* Your instructions: Word for word, copy out the data below, omitting pictures.

* Dataset content:
════════════════════
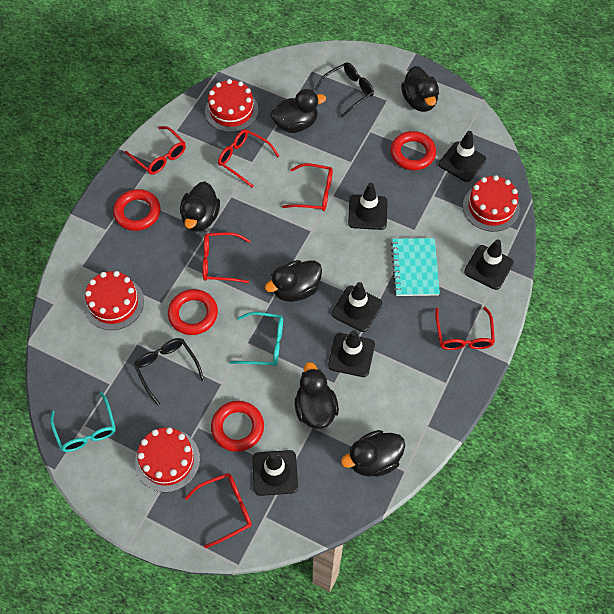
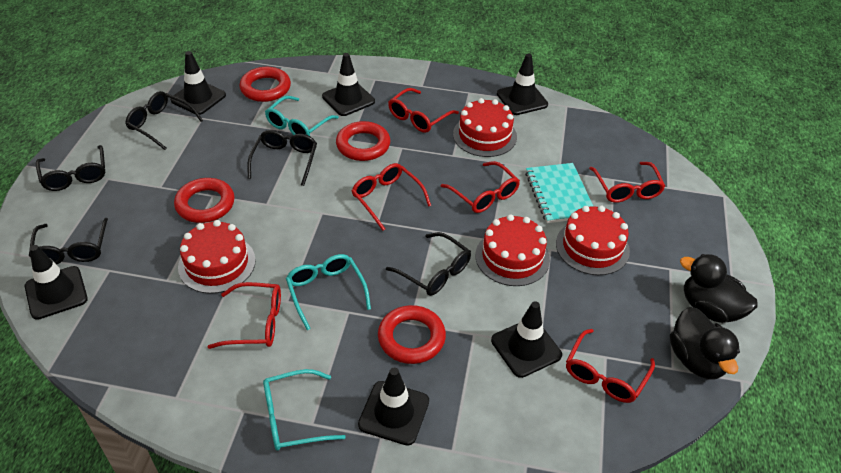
black duck: 6 -> 2
black glasses: 2 -> 5
turquoise glasses: 2 -> 3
════════════════════
* Response below:
black duck: 6 -> 2
black glasses: 2 -> 5
turquoise glasses: 2 -> 3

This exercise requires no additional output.